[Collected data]
....

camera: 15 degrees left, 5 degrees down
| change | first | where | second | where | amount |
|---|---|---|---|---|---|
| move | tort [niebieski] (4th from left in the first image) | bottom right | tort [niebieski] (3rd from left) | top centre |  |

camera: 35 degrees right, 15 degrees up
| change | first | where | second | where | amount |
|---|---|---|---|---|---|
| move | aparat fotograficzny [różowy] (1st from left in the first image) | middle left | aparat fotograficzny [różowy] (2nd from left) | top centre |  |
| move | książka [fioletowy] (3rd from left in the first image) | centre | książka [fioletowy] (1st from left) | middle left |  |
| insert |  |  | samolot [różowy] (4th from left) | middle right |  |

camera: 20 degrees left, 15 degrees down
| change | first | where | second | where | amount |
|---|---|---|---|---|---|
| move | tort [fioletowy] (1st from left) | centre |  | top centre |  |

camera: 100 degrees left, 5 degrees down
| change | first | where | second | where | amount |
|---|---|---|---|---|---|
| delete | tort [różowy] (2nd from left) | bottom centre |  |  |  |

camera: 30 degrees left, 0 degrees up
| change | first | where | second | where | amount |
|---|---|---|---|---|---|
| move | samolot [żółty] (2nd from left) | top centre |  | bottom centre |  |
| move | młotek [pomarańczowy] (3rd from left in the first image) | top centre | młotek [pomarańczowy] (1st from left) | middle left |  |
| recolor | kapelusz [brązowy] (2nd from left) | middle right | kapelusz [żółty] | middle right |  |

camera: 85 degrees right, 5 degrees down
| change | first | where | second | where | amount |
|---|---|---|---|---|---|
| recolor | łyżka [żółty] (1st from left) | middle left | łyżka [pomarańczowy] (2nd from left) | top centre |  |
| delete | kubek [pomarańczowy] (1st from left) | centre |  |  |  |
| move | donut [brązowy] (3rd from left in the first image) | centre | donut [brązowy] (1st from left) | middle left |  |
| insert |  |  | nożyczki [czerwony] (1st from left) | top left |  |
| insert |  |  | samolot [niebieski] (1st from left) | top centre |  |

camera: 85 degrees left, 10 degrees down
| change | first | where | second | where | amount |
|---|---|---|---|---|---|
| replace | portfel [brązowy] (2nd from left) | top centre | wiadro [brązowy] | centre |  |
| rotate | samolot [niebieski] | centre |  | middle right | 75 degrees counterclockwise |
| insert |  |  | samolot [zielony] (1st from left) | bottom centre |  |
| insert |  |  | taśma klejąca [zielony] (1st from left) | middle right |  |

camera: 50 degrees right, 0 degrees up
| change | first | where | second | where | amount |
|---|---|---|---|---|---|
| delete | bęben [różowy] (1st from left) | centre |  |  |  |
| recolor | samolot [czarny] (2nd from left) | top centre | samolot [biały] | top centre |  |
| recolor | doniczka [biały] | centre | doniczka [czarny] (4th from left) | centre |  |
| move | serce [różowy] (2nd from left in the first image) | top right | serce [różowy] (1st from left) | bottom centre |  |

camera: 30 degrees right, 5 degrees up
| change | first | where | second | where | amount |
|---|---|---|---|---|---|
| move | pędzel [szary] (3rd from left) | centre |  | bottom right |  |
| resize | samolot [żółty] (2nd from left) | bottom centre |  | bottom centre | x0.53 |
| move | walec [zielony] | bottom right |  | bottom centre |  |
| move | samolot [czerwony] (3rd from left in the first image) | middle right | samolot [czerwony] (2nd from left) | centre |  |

....

=== Prompt ===
The full set of records above is to be printed exactly as it appears.

=== Written answer ===
camera: 15 degrees left, 5 degrees down
| change | first | where | second | where | amount |
|---|---|---|---|---|---|
| move | tort [niebieski] (4th from left in the first image) | bottom right | tort [niebieski] (3rd from left) | top centre |  |

camera: 35 degrees right, 15 degrees up
| change | first | where | second | where | amount |
|---|---|---|---|---|---|
| move | aparat fotograficzny [różowy] (1st from left in the first image) | middle left | aparat fotograficzny [różowy] (2nd from left) | top centre |  |
| move | książka [fioletowy] (3rd from left in the first image) | centre | książka [fioletowy] (1st from left) | middle left |  |
| insert |  |  | samolot [różowy] (4th from left) | middle right |  |

camera: 20 degrees left, 15 degrees down
| change | first | where | second | where | amount |
|---|---|---|---|---|---|
| move | tort [fioletowy] (1st from left) | centre |  | top centre |  |

camera: 100 degrees left, 5 degrees down
| change | first | where | second | where | amount |
|---|---|---|---|---|---|
| delete | tort [różowy] (2nd from left) | bottom centre |  |  |  |

camera: 30 degrees left, 0 degrees up
| change | first | where | second | where | amount |
|---|---|---|---|---|---|
| move | samolot [żółty] (2nd from left) | top centre |  | bottom centre |  |
| move | młotek [pomarańczowy] (3rd from left in the first image) | top centre | młotek [pomarańczowy] (1st from left) | middle left |  |
| recolor | kapelusz [brązowy] (2nd from left) | middle right | kapelusz [żółty] | middle right |  |

camera: 85 degrees right, 5 degrees down
| change | first | where | second | where | amount |
|---|---|---|---|---|---|
| recolor | łyżka [żółty] (1st from left) | middle left | łyżka [pomarańczowy] (2nd from left) | top centre |  |
| delete | kubek [pomarańczowy] (1st from left) | centre |  |  |  |
| move | donut [brązowy] (3rd from left in the first image) | centre | donut [brązowy] (1st from left) | middle left |  |
| insert |  |  | nożyczki [czerwony] (1st from left) | top left |  |
| insert |  |  | samolot [niebieski] (1st from left) | top centre |  |

camera: 85 degrees left, 10 degrees down
| change | first | where | second | where | amount |
|---|---|---|---|---|---|
| replace | portfel [brązowy] (2nd from left) | top centre | wiadro [brązowy] | centre |  |
| rotate | samolot [niebieski] | centre |  | middle right | 75 degrees counterclockwise |
| insert |  |  | samolot [zielony] (1st from left) | bottom centre |  |
| insert |  |  | taśma klejąca [zielony] (1st from left) | middle right |  |

camera: 50 degrees right, 0 degrees up
| change | first | where | second | where | amount |
|---|---|---|---|---|---|
| delete | bęben [różowy] (1st from left) | centre |  |  |  |
| recolor | samolot [czarny] (2nd from left) | top centre | samolot [biały] | top centre |  |
| recolor | doniczka [biały] | centre | doniczka [czarny] (4th from left) | centre |  |
| move | serce [różowy] (2nd from left in the first image) | top right | serce [różowy] (1st from left) | bottom centre |  |

camera: 30 degrees right, 5 degrees up
| change | first | where | second | where | amount |
|---|---|---|---|---|---|
| move | pędzel [szary] (3rd from left) | centre |  | bottom right |  |
| resize | samolot [żółty] (2nd from left) | bottom centre |  | bottom centre | x0.53 |
| move | walec [zielony] | bottom right |  | bottom centre |  |
| move | samolot [czerwony] (3rd from left in the first image) | middle right | samolot [czerwony] (2nd from left) | centre |  |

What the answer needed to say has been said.